Supplied material
──────

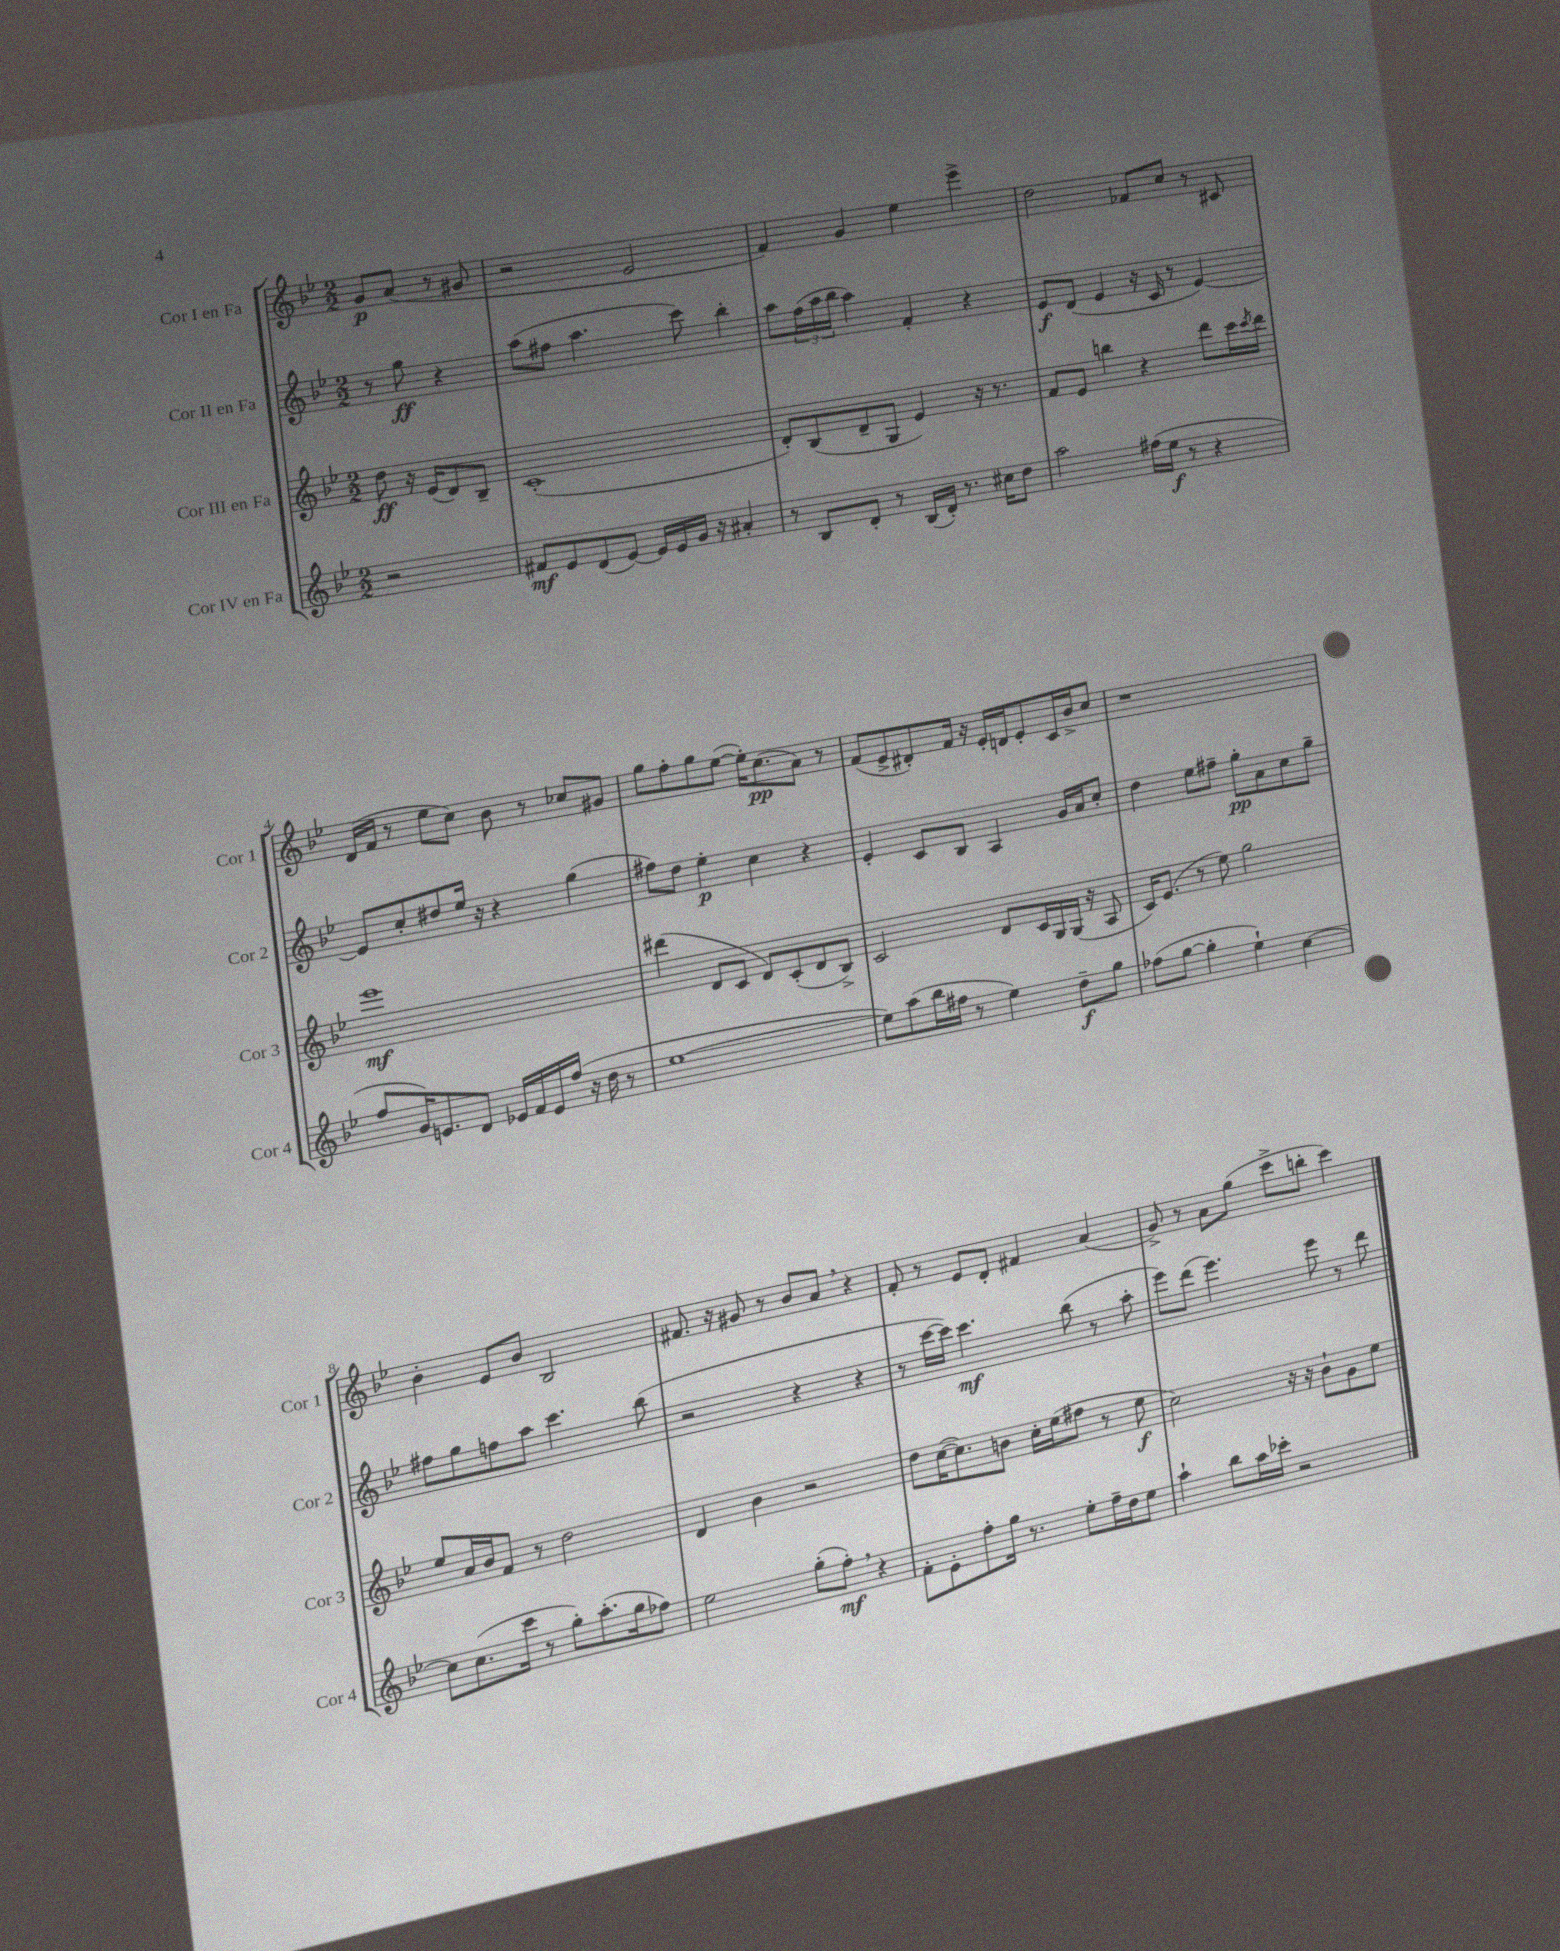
<<
\new StaffGroup <<
\new Staff = "s0" \with { instrumentName = "Cor I en Fa" shortInstrumentName = "Cor 1" } {
    \clef treble \key bes \major \numericTimeSignature \time 2/2 \partial 2
    g'8\p a'8( r8 gis'8 |
    r2 ees'2 |
    f'4) g'4 ees''4 ees'''4-> |
    d''2 fes'8 c''8 r8 cis'8 |
    d'16( f'16 r8 ees''8 c''8) bes'8 r8 ces''8 gis'8 |
    g''8 f''8-. g''8 ees''8~( ees''16-.) c''8.\pp( a'8) r8 |
    f'8( ees'8-> dis'8-.) f'16 r16 ees'16-. d'16 ees'8-. c'16 bes'16-> c''8 |
    r1 |
    bes'4-. ees'8 bes'8 bes2 |
    fis'8. r16 gis'8 r8 bes'8 a'8 \breathe r4 |
    f'8-. r8 ees'8 d'8-. fis'4 a'4( |
    g'8->) r8 a'8 g''8( c'''8-> b''8-. c'''4) \bar "|." |
}
\new Staff = "s1" \with { instrumentName = "Cor II en Fa" shortInstrumentName = "Cor 2" } {
    \clef treble \key bes \major \numericTimeSignature \time 2/2 \partial 2
    r8 g''8\ff r4 |
    a''8( fis''8 a''4. c'''8) bes''4-. |
    a''8 \tuplet 3/2 { f''16( a''16 bes''16 } a''4) f'4-. r4 |
    ees'8\f d'8( ees'4 r16 c'16 r8 ees'4~) |
    ees'8 c''8-. dis''8 ees''16 r16 r4 g''4( |
    fis''8) d''8 ees''4-.\p c''4 r4 |
    ees'4-. c'8 bes8 a4 g'16 a'16 c''8-. |
    d''4 ees''8 fis''8-- g''8-.\pp a'8 c''8 g''8-- |
    fis''8 g''8 f''8 a''8 c'''4. bes''8( |
    r2 r4 r4 |
    r8 c'''16~ c'''16) c'''4.\mf bes''8( r8 a''8-. |
    ees'''8) d'''8( ees'''4.) ees'''8 r8 d'''8 \bar "|." |
}
\new Staff = "s2" \with { instrumentName = "Cor III en Fa" shortInstrumentName = "Cor 3" } {
    \clef treble \key bes \major \numericTimeSignature \time 2/2 \partial 2
    d''8\ff r16 ees'16( d'8) bes8-- |
    c'1-.( |
    d'8-.) bes8( d'8-- g8 ees'4) r16 r8. |
    f'8 ees'8 b''4 r4 d'''8 c'''16 \acciaccatura { c'''8 } d'''16 |
    ees'''1\mf |
    dis'''4( d'8 c'8 d'8) c'8-.( d'8 bes8->) |
    c'2 d'8 c'16 g16 g16( r16 a8 |
    c'16) ees'8.( r8 ees''8) g''2 |
    ees''8 a'16 bes'16 f'8 r8 d''2 |
    d'4 bes'4 r2 |
    d''8 c''16~( c''8.) b'8 c''16-. ees''16( fis''8 r8 ees''8\f |
    c''2) r16 r16 bes'8-! g'8 ees''8 \bar "|." |
}
\new Staff = "s3" \with { instrumentName = "Cor IV en Fa" shortInstrumentName = "Cor 4" } {
    \clef treble \key bes \major \numericTimeSignature \time 2/2 \partial 2
    r2 |
    fis'8\mf ees'8 d'8( ees'8~) ees'16 ees'16 g'16 r16 ais'4-. |
    r8 bes8 d'8-. r8 bes16( d'16-.) r8. cis''16 d''8 |
    a''2 fis''16( ees''16\f r8 r4 |
    f''8 g'16) e'8. d'8 ees'16 f'16 ees'16 f''16( r16 d''16 r8 |
    ees''1~ |
    ees''8) a''8( bes''16 fis''16 r8 ees''4) d''8--\f g''8 |
    fes''8( g''8~ g''4-. ees''4-!) c''4~ |
    c''8 c''8.( c'''16 r8 g''8-.) a''8.-.( g''16 fes''8) |
    ees''2 g''8-.( f''8-.\mf) \breathe r4 |
    f'8-. ees'8-. f''8-. g''16 r8. ees''8-. f''16-- d''16 ees''8 |
    a''4-! bes''8 a''16 ces'''16-. r2 \bar "|." |
}
>>
>>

──────

The request
Set down all of the lines above without any changes, leaving out the pictures.

The output
<<
\new StaffGroup <<
\new Staff = "s0" \with { instrumentName = "Cor I en Fa" shortInstrumentName = "Cor 1" } {
    \clef treble \key bes \major \numericTimeSignature \time 2/2 \partial 2
    g'8\p a'8( r8 gis'8 |
    r2 ees'2 |
    f'4) g'4 ees''4 ees'''4-> |
    d''2 fes'8 c''8 r8 cis'8 |
    d'16( f'16 r8 ees''8 c''8) bes'8 r8 ces''8 gis'8 |
    g''8 f''8-. g''8 ees''8~( ees''16-.) c''8.\pp( a'8) r8 |
    f'8( ees'8-> dis'8-.) f'16 r16 ees'16-. d'16 ees'8-. c'16 bes'16-> c''8 |
    r1 |
    bes'4-. ees'8 bes'8 bes2 |
    fis'8. r16 gis'8 r8 bes'8 a'8 \breathe r4 |
    f'8-. r8 ees'8 d'8-. fis'4 a'4( |
    g'8->) r8 a'8 g''8( c'''8-> b''8-. c'''4) \bar "|." |
}
\new Staff = "s1" \with { instrumentName = "Cor II en Fa" shortInstrumentName = "Cor 2" } {
    \clef treble \key bes \major \numericTimeSignature \time 2/2 \partial 2
    r8 g''8\ff r4 |
    a''8( fis''8 a''4. c'''8) bes''4-. |
    a''8 \tuplet 3/2 { f''16( a''16 bes''16 } a''4) f'4-. r4 |
    ees'8\f d'8( ees'4 r16 c'16 r8 ees'4~) |
    ees'8 c''8-. dis''8 ees''16 r16 r4 g''4( |
    fis''8) d''8 ees''4-.\p c''4 r4 |
    ees'4-. c'8 bes8 a4 g'16 a'16 c''8-. |
    d''4 ees''8 fis''8-- g''8-.\pp a'8 c''8 g''8-- |
    fis''8 g''8 f''8 a''8 c'''4. bes''8( |
    r2 r4 r4 |
    r8 c'''16~ c'''16) c'''4.\mf bes''8( r8 a''8-. |
    ees'''8) d'''8( ees'''4.) ees'''8 r8 d'''8 \bar "|." |
}
\new Staff = "s2" \with { instrumentName = "Cor III en Fa" shortInstrumentName = "Cor 3" } {
    \clef treble \key bes \major \numericTimeSignature \time 2/2 \partial 2
    d''8\ff r16 ees'16( d'8) bes8-- |
    c'1-.( |
    d'8-.) bes8( d'8-- g8 ees'4) r16 r8. |
    f'8 ees'8 b''4 r4 d'''8 c'''16 \acciaccatura { c'''8 } d'''16 |
    ees'''1\mf |
    dis'''4( d'8 c'8 d'8) c'8-.( d'8 bes8->) |
    c'2 d'8 c'16 g16 g16( r16 a8 |
    c'16) ees'8.( r8 ees''8) g''2 |
    ees''8 a'16 bes'16 f'8 r8 d''2 |
    d'4 bes'4 r2 |
    d''8 c''16~( c''8.) b'8 c''16-. ees''16( fis''8 r8 ees''8\f |
    c''2) r16 r16 bes'8-! g'8 ees''8 \bar "|." |
}
\new Staff = "s3" \with { instrumentName = "Cor IV en Fa" shortInstrumentName = "Cor 4" } {
    \clef treble \key bes \major \numericTimeSignature \time 2/2 \partial 2
    r2 |
    fis'8\mf ees'8 d'8( ees'8~) ees'16 ees'16 g'16 r16 ais'4-. |
    r8 bes8 d'8-. r8 bes16( d'16-.) r8. cis''16 d''8 |
    a''2 fis''16( ees''16\f r8 r4 |
    f''8 g'16) e'8. d'8 ees'16 f'16 ees'16 f''16( r16 d''16 r8 |
    ees''1~ |
    ees''8) a''8( bes''16 fis''16 r8 ees''4) d''8--\f g''8 |
    fes''8( g''8~ g''4-. ees''4-!) c''4~ |
    c''8 c''8.( c'''16 r8 g''8-.) a''8.-.( g''16 fes''8) |
    ees''2 g''8-.( f''8-.\mf) \breathe r4 |
    f'8-. ees'8-. f''8-. g''16 r8. ees''8-. f''16-- d''16 ees''8 |
    a''4-! bes''8 a''16 ces'''16-. r2 \bar "|." |
}
>>
>>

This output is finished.